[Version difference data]

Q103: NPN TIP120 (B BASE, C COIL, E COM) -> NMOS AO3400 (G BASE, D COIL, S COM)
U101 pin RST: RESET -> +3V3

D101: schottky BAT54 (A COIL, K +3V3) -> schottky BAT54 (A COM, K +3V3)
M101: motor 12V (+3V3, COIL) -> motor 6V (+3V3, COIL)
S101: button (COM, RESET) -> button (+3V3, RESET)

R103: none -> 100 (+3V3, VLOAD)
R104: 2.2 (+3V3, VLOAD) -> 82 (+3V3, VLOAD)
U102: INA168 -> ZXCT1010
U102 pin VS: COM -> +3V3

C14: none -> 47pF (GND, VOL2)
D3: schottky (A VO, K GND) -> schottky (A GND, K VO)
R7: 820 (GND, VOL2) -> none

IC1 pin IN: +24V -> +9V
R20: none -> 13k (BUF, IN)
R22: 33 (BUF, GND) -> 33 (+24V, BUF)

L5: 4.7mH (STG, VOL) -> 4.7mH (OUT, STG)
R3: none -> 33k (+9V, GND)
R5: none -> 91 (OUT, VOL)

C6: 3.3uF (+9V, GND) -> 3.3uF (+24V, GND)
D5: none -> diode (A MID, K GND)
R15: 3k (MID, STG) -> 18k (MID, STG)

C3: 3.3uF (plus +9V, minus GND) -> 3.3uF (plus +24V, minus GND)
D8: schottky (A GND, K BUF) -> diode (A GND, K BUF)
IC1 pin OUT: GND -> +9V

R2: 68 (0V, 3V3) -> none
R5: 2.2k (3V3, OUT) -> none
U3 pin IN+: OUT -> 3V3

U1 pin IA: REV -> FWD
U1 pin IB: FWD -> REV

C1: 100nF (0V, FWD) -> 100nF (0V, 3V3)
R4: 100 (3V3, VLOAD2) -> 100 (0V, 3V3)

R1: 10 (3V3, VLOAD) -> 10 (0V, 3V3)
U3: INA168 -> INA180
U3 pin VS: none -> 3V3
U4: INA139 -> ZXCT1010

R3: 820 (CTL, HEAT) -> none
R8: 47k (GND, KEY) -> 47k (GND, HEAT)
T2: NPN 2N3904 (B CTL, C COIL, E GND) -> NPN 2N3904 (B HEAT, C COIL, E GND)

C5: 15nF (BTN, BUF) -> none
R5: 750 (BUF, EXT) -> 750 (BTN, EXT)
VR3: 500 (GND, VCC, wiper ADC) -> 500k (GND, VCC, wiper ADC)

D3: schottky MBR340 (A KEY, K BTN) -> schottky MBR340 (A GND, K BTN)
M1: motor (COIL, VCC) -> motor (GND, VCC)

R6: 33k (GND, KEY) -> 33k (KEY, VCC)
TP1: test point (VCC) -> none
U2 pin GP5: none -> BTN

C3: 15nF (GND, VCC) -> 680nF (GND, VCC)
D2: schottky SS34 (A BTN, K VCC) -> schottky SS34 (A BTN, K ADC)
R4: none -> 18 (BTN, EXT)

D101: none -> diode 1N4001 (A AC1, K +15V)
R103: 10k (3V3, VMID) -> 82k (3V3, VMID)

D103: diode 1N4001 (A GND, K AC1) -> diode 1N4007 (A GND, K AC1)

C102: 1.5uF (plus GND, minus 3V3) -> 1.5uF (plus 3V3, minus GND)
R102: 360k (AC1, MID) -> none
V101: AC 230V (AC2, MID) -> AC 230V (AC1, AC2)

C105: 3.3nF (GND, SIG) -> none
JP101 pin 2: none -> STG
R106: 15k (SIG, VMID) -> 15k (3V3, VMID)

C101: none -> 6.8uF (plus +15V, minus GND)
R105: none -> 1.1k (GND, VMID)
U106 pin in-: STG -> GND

* What needs to be done *
Look through the entries above, find each line containing "COIL", and copy it.

* Response to the task *
Q103: NPN TIP120 (B BASE, C COIL, E COM) -> NMOS AO3400 (G BASE, D COIL, S COM)
D101: schottky BAT54 (A COIL, K +3V3) -> schottky BAT54 (A COM, K +3V3)
M101: motor 12V (+3V3, COIL) -> motor 6V (+3V3, COIL)
T2: NPN 2N3904 (B CTL, C COIL, E GND) -> NPN 2N3904 (B HEAT, C COIL, E GND)
M1: motor (COIL, VCC) -> motor (GND, VCC)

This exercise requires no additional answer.